How to complete this task: Retype every entry precisely and keep each line whole.

[Material for this task Boundary: Start]

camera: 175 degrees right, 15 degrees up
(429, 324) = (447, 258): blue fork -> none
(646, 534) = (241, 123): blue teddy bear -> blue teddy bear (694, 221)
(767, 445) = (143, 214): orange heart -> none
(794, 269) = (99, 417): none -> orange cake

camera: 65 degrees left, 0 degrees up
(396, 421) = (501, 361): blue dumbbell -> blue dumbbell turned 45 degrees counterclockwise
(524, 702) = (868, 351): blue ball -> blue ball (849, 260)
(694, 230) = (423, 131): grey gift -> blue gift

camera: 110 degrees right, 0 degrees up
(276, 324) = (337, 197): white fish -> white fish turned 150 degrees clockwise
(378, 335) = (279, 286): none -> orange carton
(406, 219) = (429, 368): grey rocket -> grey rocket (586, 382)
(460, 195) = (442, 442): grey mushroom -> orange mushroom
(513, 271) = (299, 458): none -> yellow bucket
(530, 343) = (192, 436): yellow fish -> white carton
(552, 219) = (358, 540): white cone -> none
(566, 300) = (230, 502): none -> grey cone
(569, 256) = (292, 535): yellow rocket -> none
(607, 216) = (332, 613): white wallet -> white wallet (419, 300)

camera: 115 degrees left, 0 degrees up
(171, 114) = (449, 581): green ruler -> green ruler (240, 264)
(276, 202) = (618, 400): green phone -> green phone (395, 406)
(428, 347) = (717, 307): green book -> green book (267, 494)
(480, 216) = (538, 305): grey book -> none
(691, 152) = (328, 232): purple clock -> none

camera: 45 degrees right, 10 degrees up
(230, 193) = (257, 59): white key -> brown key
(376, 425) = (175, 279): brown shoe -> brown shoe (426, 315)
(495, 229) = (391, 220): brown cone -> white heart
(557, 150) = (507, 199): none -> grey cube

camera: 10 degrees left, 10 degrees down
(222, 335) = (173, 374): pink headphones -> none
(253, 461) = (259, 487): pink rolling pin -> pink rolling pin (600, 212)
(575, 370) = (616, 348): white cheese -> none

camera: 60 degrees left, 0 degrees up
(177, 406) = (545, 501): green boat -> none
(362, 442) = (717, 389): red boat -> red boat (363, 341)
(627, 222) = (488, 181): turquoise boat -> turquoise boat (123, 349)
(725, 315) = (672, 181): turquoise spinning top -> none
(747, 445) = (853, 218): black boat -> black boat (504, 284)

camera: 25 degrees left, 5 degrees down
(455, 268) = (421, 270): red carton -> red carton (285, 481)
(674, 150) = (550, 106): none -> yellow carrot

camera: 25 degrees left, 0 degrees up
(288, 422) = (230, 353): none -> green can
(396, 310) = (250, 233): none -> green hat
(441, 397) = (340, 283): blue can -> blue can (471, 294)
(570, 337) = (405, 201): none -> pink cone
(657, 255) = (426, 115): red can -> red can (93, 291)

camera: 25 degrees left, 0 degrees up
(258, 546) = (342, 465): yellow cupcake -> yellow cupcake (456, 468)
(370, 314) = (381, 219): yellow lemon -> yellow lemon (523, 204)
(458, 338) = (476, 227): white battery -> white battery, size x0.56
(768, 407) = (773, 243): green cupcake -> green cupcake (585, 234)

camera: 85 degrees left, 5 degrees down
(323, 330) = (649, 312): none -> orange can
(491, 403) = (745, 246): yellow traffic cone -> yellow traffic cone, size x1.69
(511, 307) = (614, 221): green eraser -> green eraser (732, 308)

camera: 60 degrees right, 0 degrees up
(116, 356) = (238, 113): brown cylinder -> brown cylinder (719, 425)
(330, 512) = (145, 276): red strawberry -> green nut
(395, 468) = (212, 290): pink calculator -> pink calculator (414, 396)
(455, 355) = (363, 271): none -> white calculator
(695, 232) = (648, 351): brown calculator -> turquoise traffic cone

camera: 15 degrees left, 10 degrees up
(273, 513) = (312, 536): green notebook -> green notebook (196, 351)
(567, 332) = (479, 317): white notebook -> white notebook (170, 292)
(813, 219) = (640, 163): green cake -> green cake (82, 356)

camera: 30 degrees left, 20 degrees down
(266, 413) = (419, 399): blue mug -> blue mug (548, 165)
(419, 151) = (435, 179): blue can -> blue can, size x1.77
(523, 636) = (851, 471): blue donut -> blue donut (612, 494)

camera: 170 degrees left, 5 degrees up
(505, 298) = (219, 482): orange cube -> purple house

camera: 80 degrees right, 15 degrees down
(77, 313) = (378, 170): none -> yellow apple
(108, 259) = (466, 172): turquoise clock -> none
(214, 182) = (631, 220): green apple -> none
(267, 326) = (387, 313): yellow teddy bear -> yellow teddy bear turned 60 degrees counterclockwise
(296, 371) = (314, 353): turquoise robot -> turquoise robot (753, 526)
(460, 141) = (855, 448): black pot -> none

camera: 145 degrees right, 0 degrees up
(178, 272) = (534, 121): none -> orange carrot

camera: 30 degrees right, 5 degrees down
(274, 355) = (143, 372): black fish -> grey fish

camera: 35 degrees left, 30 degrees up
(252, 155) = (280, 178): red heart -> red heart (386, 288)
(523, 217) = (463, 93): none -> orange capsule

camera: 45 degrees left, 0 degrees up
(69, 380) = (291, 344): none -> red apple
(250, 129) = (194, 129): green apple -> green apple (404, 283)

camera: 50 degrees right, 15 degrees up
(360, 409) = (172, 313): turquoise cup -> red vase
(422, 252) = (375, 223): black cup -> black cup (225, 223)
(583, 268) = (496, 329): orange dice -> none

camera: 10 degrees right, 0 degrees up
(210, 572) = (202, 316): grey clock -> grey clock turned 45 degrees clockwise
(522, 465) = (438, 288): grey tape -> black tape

[Material for this task Boundary: End]

Exercise response:
camera: 175 degrees right, 15 degrees up
(429, 324) = (447, 258): blue fork -> none
(646, 534) = (241, 123): blue teddy bear -> blue teddy bear (694, 221)
(767, 445) = (143, 214): orange heart -> none
(794, 269) = (99, 417): none -> orange cake

camera: 65 degrees left, 0 degrees up
(396, 421) = (501, 361): blue dumbbell -> blue dumbbell turned 45 degrees counterclockwise
(524, 702) = (868, 351): blue ball -> blue ball (849, 260)
(694, 230) = (423, 131): grey gift -> blue gift

camera: 110 degrees right, 0 degrees up
(276, 324) = (337, 197): white fish -> white fish turned 150 degrees clockwise
(378, 335) = (279, 286): none -> orange carton
(406, 219) = (429, 368): grey rocket -> grey rocket (586, 382)
(460, 195) = (442, 442): grey mushroom -> orange mushroom
(513, 271) = (299, 458): none -> yellow bucket
(530, 343) = (192, 436): yellow fish -> white carton
(552, 219) = (358, 540): white cone -> none
(566, 300) = (230, 502): none -> grey cone
(569, 256) = (292, 535): yellow rocket -> none
(607, 216) = (332, 613): white wallet -> white wallet (419, 300)

camera: 115 degrees left, 0 degrees up
(171, 114) = (449, 581): green ruler -> green ruler (240, 264)
(276, 202) = (618, 400): green phone -> green phone (395, 406)
(428, 347) = (717, 307): green book -> green book (267, 494)
(480, 216) = (538, 305): grey book -> none
(691, 152) = (328, 232): purple clock -> none

camera: 45 degrees right, 10 degrees up
(230, 193) = (257, 59): white key -> brown key
(376, 425) = (175, 279): brown shoe -> brown shoe (426, 315)
(495, 229) = (391, 220): brown cone -> white heart
(557, 150) = (507, 199): none -> grey cube

camera: 10 degrees left, 10 degrees down
(222, 335) = (173, 374): pink headphones -> none
(253, 461) = (259, 487): pink rolling pin -> pink rolling pin (600, 212)
(575, 370) = (616, 348): white cheese -> none

camera: 60 degrees left, 0 degrees up
(177, 406) = (545, 501): green boat -> none
(362, 442) = (717, 389): red boat -> red boat (363, 341)
(627, 222) = (488, 181): turquoise boat -> turquoise boat (123, 349)
(725, 315) = (672, 181): turquoise spinning top -> none
(747, 445) = (853, 218): black boat -> black boat (504, 284)

camera: 25 degrees left, 5 degrees down
(455, 268) = (421, 270): red carton -> red carton (285, 481)
(674, 150) = (550, 106): none -> yellow carrot

camera: 25 degrees left, 0 degrees up
(288, 422) = (230, 353): none -> green can
(396, 310) = (250, 233): none -> green hat
(441, 397) = (340, 283): blue can -> blue can (471, 294)
(570, 337) = (405, 201): none -> pink cone
(657, 255) = (426, 115): red can -> red can (93, 291)

camera: 25 degrees left, 0 degrees up
(258, 546) = (342, 465): yellow cupcake -> yellow cupcake (456, 468)
(370, 314) = (381, 219): yellow lemon -> yellow lemon (523, 204)
(458, 338) = (476, 227): white battery -> white battery, size x0.56
(768, 407) = (773, 243): green cupcake -> green cupcake (585, 234)

camera: 85 degrees left, 5 degrees down
(323, 330) = (649, 312): none -> orange can
(491, 403) = (745, 246): yellow traffic cone -> yellow traffic cone, size x1.69
(511, 307) = (614, 221): green eraser -> green eraser (732, 308)

camera: 60 degrees right, 0 degrees up
(116, 356) = (238, 113): brown cylinder -> brown cylinder (719, 425)
(330, 512) = (145, 276): red strawberry -> green nut
(395, 468) = (212, 290): pink calculator -> pink calculator (414, 396)
(455, 355) = (363, 271): none -> white calculator
(695, 232) = (648, 351): brown calculator -> turquoise traffic cone

camera: 15 degrees left, 10 degrees up
(273, 513) = (312, 536): green notebook -> green notebook (196, 351)
(567, 332) = (479, 317): white notebook -> white notebook (170, 292)
(813, 219) = (640, 163): green cake -> green cake (82, 356)

camera: 30 degrees left, 20 degrees down
(266, 413) = (419, 399): blue mug -> blue mug (548, 165)
(419, 151) = (435, 179): blue can -> blue can, size x1.77
(523, 636) = (851, 471): blue donut -> blue donut (612, 494)

camera: 170 degrees left, 5 degrees up
(505, 298) = (219, 482): orange cube -> purple house

camera: 80 degrees right, 15 degrees down
(77, 313) = (378, 170): none -> yellow apple
(108, 259) = (466, 172): turquoise clock -> none
(214, 182) = (631, 220): green apple -> none
(267, 326) = (387, 313): yellow teddy bear -> yellow teddy bear turned 60 degrees counterclockwise
(296, 371) = (314, 353): turquoise robot -> turquoise robot (753, 526)
(460, 141) = (855, 448): black pot -> none

camera: 145 degrees right, 0 degrees up
(178, 272) = (534, 121): none -> orange carrot

camera: 30 degrees right, 5 degrees down
(274, 355) = (143, 372): black fish -> grey fish

camera: 35 degrees left, 30 degrees up
(252, 155) = (280, 178): red heart -> red heart (386, 288)
(523, 217) = (463, 93): none -> orange capsule

camera: 45 degrees left, 0 degrees up
(69, 380) = (291, 344): none -> red apple
(250, 129) = (194, 129): green apple -> green apple (404, 283)

camera: 50 degrees right, 15 degrees up
(360, 409) = (172, 313): turquoise cup -> red vase
(422, 252) = (375, 223): black cup -> black cup (225, 223)
(583, 268) = (496, 329): orange dice -> none

camera: 10 degrees right, 0 degrees up
(210, 572) = (202, 316): grey clock -> grey clock turned 45 degrees clockwise
(522, 465) = (438, 288): grey tape -> black tape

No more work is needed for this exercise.